▶ Problem to solve: Report each line of the entries below that includes "rosy".

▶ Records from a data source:
_ _ _ _ _ _ _

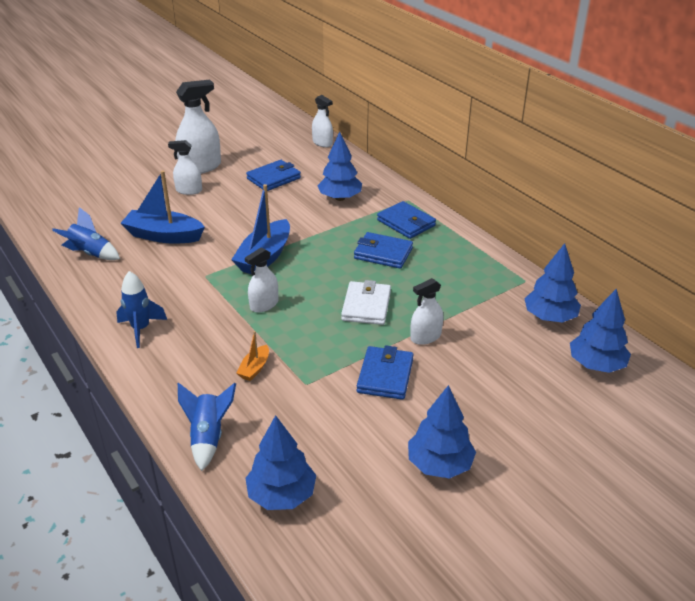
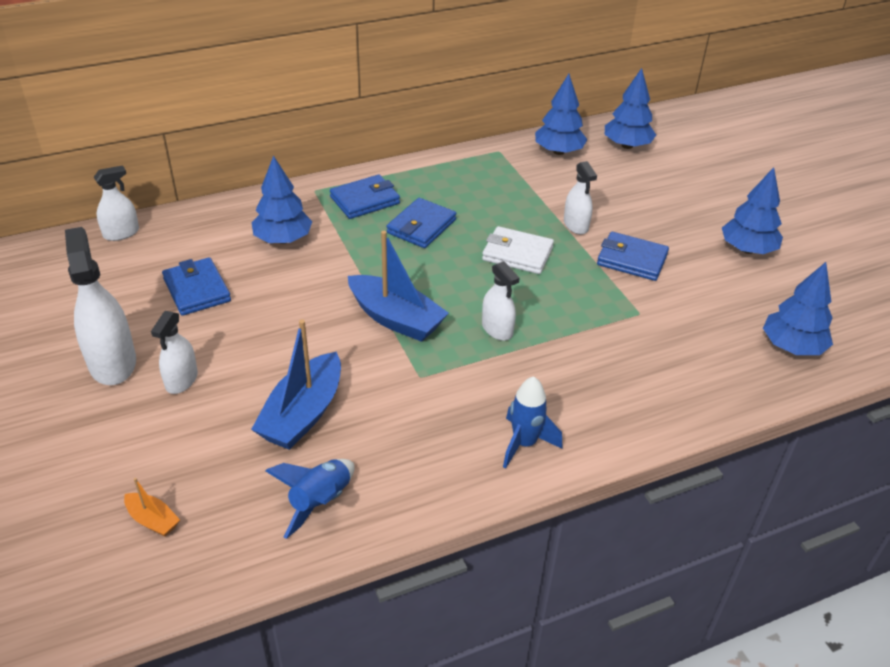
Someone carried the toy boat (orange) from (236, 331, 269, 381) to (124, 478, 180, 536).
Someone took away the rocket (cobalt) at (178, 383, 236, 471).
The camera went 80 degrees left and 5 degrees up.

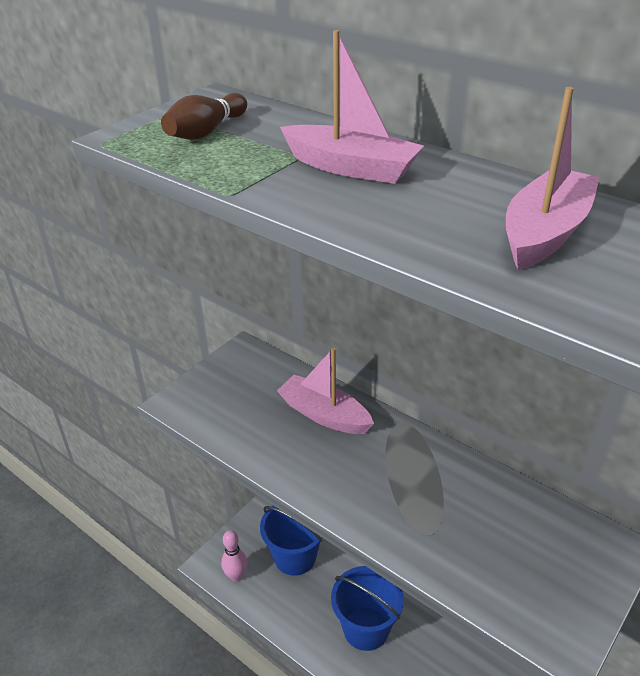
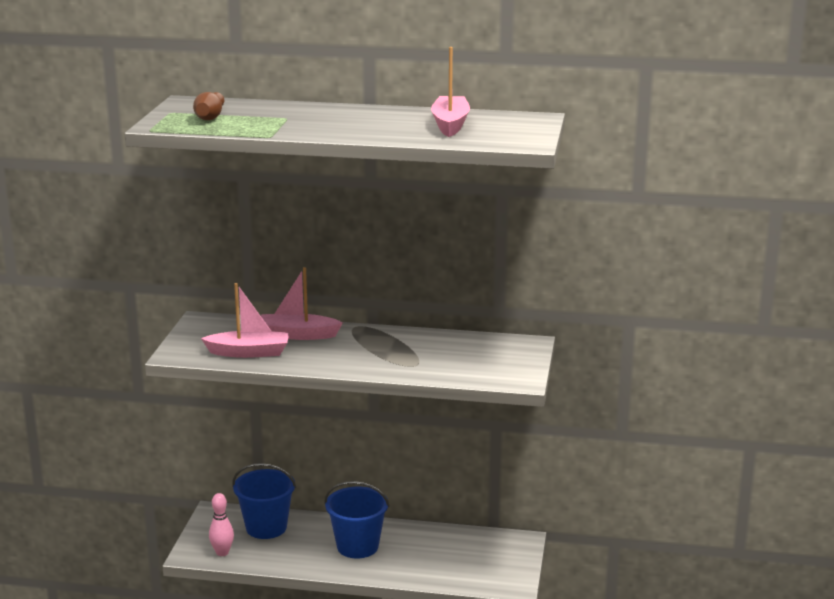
Someone carried the toy boat (rosy) from (280, 30, 424, 184) to (201, 283, 289, 358).
The camera went 30 degrees left and 15 degrees down.

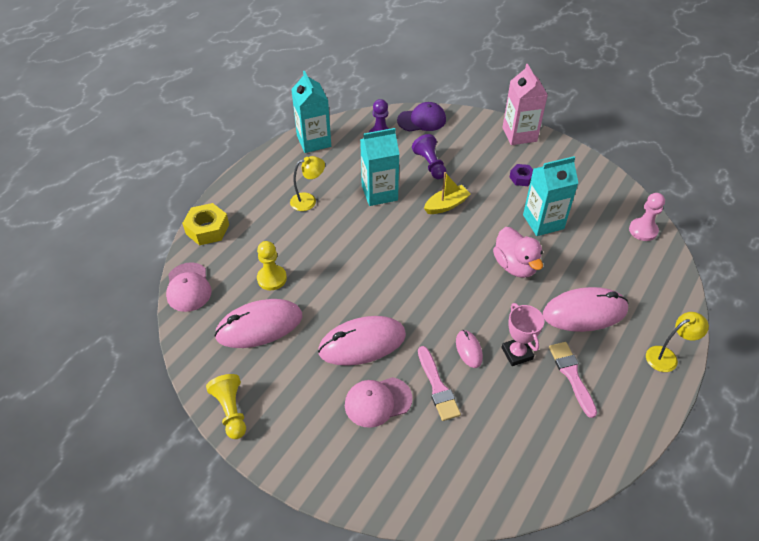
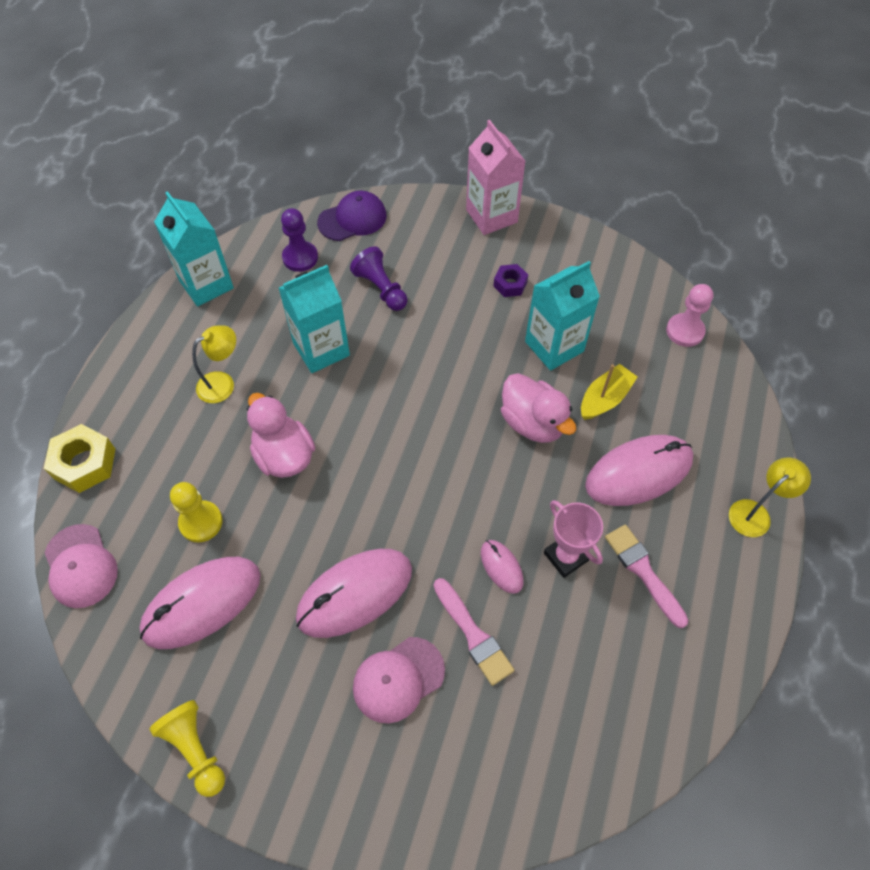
Someone carried the toy boat (yellow) from (424, 172, 471, 214) to (581, 364, 637, 420).
Someone put down the rubber duck (rosy) at (247, 393, 315, 478).
The camera went 15 degrees left and 10 degrees up.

_ _ _ _ _ _ _

▶ Answer to the exercise:
Someone carried the toy boat (rosy) from (280, 30, 424, 184) to (201, 283, 289, 358).
Someone put down the rubber duck (rosy) at (247, 393, 315, 478).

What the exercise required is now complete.